**Records provided:**
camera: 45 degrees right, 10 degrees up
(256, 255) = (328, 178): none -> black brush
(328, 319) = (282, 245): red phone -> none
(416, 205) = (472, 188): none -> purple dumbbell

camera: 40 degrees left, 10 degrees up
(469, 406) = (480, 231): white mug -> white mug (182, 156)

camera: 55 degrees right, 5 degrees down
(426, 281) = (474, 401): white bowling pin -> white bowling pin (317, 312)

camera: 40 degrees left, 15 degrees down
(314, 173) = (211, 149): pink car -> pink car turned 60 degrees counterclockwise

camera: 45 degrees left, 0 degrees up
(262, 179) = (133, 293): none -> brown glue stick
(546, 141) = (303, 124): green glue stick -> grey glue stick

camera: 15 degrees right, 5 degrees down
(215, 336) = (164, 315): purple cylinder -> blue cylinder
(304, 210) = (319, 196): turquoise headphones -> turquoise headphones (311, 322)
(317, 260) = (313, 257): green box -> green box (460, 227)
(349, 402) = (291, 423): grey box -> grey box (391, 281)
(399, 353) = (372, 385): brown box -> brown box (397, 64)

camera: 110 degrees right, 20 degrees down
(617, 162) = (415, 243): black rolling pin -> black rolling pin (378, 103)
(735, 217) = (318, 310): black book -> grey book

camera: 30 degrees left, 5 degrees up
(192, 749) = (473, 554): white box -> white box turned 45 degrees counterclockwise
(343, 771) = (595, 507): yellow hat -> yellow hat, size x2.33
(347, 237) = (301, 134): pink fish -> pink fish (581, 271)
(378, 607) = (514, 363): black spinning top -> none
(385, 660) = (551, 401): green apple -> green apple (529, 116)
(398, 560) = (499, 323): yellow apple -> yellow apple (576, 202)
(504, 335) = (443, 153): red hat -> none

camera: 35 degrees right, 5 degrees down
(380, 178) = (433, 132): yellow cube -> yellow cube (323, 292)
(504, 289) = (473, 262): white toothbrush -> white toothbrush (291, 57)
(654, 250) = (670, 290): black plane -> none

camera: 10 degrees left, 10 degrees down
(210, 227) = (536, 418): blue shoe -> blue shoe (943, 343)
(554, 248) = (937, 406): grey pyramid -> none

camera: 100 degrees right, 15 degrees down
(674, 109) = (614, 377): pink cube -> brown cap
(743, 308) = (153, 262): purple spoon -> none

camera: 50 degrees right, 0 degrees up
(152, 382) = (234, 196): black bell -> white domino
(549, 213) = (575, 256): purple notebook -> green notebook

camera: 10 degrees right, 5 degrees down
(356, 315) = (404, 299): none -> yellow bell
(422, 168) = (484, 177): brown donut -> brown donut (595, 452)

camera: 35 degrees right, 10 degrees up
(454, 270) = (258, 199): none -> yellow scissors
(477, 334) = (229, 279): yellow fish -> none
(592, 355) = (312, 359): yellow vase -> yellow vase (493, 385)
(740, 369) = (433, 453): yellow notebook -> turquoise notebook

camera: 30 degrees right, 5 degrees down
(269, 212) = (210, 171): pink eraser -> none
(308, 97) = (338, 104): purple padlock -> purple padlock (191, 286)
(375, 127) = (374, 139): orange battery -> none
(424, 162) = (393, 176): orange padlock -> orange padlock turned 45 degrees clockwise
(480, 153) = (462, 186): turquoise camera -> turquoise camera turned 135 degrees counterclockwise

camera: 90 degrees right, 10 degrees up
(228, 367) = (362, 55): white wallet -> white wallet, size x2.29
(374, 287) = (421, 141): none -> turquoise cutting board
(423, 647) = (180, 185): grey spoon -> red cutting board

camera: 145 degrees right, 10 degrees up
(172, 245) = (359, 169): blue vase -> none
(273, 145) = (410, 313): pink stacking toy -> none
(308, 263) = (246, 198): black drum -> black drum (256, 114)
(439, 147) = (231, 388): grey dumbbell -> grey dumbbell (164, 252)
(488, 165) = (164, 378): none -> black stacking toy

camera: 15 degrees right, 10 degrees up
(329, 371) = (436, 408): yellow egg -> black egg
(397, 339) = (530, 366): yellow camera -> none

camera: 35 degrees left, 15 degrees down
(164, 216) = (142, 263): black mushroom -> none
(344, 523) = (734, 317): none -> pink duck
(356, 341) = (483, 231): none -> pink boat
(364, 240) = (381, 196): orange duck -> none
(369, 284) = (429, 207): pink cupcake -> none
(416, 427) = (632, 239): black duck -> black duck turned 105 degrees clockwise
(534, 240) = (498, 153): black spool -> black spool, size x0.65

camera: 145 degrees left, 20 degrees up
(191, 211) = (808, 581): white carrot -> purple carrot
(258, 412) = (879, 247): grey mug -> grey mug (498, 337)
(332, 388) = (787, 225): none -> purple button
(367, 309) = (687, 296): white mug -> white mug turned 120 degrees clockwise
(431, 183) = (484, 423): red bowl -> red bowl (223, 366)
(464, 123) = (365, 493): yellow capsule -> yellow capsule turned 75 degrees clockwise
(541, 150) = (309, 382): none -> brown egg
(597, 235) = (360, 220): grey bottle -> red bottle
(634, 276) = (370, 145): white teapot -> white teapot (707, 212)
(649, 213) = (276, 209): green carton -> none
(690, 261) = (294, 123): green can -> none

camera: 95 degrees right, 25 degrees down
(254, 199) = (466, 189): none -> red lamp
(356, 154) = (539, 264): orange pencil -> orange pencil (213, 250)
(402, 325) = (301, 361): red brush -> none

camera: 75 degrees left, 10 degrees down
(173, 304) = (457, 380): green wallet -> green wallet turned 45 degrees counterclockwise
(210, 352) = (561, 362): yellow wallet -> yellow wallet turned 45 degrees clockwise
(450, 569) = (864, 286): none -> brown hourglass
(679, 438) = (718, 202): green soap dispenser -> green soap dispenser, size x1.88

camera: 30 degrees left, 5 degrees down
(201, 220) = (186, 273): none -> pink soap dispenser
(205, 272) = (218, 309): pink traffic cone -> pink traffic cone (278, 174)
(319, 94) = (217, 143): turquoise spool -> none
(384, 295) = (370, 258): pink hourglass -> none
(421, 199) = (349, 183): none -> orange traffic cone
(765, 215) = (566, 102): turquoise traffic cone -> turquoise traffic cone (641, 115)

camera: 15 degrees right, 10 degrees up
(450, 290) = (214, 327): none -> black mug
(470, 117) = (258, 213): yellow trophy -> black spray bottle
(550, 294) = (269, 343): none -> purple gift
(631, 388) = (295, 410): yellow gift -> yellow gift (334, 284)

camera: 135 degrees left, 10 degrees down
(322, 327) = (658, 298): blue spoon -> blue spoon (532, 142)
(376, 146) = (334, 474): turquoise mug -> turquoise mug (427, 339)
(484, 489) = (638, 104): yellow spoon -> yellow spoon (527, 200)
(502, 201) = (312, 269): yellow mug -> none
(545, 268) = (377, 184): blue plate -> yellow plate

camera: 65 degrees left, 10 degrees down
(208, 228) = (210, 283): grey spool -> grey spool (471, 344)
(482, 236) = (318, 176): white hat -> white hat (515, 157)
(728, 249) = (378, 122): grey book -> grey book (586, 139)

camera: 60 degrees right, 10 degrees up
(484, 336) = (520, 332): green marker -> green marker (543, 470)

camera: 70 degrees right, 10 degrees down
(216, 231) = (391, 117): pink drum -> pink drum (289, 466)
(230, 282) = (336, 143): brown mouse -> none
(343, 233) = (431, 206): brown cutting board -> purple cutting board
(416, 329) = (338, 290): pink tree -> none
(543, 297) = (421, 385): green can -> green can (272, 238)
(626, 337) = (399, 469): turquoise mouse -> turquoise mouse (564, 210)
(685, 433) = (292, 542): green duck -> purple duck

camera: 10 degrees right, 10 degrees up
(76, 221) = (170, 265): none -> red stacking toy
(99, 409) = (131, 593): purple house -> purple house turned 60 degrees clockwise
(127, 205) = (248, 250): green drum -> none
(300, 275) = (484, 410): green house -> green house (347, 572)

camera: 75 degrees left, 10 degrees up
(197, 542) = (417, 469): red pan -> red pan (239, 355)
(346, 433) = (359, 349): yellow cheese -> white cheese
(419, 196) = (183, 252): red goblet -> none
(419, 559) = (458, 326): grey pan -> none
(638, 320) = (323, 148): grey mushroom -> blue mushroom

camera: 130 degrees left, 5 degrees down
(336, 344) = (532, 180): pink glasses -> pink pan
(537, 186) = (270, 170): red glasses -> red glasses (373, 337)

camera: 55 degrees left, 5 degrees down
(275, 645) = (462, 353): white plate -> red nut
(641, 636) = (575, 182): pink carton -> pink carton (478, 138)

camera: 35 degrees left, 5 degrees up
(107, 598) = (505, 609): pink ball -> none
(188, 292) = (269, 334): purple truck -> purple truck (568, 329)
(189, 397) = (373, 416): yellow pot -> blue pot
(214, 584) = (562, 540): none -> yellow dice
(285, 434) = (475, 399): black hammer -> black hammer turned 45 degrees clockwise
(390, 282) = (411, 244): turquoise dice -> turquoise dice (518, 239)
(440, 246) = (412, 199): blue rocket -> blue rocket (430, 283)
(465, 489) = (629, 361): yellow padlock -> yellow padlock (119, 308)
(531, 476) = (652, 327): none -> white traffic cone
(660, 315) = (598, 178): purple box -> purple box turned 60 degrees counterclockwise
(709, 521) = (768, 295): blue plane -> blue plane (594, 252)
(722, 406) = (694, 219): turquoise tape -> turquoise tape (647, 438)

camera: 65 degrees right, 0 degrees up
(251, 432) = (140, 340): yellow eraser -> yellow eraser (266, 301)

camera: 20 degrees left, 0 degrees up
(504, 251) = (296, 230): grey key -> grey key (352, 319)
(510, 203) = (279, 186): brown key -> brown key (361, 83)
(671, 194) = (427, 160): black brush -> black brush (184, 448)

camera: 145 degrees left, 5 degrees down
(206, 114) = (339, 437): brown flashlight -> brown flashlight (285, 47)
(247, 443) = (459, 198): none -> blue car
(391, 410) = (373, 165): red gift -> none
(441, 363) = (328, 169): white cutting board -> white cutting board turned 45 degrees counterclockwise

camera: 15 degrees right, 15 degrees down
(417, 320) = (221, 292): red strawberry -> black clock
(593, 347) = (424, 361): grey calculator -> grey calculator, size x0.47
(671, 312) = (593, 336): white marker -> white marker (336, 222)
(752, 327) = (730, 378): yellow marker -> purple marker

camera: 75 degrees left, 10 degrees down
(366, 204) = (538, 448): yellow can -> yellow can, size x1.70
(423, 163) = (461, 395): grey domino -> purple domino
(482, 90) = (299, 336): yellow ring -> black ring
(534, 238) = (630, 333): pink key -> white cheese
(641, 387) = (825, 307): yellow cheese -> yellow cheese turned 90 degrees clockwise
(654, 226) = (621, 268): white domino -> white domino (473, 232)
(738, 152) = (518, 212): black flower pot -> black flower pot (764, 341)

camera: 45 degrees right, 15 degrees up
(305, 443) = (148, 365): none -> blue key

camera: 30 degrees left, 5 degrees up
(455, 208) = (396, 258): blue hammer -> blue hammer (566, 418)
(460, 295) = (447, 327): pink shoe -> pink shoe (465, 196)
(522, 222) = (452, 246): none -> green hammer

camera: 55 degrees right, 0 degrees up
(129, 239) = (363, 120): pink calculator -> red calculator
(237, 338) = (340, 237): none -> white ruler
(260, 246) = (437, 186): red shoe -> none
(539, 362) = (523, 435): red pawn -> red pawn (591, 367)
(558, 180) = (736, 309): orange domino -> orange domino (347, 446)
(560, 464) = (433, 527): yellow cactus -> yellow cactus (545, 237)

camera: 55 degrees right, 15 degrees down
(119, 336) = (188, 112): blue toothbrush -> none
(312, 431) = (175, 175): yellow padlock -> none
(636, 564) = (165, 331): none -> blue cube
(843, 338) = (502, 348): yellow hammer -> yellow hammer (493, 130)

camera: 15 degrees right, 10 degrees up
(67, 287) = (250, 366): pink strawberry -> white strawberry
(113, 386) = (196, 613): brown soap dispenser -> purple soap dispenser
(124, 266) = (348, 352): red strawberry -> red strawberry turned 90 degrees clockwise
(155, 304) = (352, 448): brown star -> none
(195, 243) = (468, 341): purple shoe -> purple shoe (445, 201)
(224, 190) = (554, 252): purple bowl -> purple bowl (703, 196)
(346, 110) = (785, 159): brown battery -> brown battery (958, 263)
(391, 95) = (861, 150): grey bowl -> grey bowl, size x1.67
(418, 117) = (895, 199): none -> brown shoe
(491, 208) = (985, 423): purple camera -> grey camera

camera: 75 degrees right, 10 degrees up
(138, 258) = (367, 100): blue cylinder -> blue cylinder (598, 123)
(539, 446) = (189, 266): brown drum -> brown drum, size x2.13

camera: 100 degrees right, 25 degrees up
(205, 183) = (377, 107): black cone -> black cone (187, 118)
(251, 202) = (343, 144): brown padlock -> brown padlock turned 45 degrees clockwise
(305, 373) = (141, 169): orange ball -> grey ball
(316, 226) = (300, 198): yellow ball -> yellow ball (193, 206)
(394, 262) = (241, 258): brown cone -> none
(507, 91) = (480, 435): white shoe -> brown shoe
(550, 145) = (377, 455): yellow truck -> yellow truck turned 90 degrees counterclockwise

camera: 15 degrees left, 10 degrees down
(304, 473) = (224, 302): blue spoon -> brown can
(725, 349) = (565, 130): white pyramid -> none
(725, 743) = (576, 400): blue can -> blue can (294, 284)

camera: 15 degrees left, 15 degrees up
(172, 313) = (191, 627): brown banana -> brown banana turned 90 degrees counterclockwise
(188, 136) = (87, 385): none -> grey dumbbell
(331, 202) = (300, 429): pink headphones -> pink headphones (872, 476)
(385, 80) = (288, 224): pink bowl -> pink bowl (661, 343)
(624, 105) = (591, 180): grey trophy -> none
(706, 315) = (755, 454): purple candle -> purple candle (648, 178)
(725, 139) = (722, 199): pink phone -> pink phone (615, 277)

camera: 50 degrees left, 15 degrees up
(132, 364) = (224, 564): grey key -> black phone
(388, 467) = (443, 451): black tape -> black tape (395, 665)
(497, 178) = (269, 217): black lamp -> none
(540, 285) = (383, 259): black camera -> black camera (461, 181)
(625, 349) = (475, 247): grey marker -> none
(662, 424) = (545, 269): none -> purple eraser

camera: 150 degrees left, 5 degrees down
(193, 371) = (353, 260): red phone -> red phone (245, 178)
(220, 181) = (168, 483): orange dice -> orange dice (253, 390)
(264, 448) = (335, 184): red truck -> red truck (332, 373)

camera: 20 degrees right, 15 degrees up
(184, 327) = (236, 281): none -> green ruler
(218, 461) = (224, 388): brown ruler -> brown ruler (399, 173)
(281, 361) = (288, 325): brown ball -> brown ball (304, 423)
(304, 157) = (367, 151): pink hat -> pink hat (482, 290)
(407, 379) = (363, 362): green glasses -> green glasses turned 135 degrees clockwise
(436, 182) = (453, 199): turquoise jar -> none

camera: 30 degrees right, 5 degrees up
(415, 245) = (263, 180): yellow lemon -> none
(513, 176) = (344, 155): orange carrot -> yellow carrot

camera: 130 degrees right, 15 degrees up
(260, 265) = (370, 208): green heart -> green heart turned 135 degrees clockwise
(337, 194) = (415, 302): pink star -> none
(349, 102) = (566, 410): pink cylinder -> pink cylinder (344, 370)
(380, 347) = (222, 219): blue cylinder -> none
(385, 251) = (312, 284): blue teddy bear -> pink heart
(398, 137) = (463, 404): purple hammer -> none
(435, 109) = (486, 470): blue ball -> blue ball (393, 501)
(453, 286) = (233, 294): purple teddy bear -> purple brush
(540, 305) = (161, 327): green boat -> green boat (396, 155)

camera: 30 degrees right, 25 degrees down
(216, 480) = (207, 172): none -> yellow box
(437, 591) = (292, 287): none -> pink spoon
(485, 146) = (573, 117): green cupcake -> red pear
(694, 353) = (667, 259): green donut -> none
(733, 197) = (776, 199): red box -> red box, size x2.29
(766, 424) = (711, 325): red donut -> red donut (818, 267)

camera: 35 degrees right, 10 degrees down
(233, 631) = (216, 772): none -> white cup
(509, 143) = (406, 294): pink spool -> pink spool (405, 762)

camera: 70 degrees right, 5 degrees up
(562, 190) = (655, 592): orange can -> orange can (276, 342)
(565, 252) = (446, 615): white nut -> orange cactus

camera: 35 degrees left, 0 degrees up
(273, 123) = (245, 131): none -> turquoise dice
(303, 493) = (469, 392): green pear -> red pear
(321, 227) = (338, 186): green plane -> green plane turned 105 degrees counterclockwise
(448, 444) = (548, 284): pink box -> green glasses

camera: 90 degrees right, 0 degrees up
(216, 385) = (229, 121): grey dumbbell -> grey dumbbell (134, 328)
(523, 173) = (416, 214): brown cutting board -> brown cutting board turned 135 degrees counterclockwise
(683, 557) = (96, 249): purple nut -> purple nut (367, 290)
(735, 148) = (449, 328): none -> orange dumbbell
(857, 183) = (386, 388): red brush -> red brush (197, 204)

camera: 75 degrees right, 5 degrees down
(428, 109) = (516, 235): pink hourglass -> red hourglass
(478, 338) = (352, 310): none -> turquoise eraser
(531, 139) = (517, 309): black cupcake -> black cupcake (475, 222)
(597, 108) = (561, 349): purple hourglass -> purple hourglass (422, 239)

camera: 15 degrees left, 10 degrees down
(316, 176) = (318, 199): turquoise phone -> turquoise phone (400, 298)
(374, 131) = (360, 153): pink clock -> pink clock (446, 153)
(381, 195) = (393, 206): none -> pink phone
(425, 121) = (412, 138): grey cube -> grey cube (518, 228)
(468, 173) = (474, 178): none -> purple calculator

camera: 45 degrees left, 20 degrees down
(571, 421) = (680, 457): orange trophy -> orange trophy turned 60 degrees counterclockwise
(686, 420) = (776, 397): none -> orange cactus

**Task description:** Verbatim output is expected for the lines from the start of the data to the line in which "(314, 173) = (211, 149): pink" appears, both included.

**Answer:**
camera: 45 degrees right, 10 degrees up
(256, 255) = (328, 178): none -> black brush
(328, 319) = (282, 245): red phone -> none
(416, 205) = (472, 188): none -> purple dumbbell

camera: 40 degrees left, 10 degrees up
(469, 406) = (480, 231): white mug -> white mug (182, 156)

camera: 55 degrees right, 5 degrees down
(426, 281) = (474, 401): white bowling pin -> white bowling pin (317, 312)

camera: 40 degrees left, 15 degrees down
(314, 173) = (211, 149): pink car -> pink car turned 60 degrees counterclockwise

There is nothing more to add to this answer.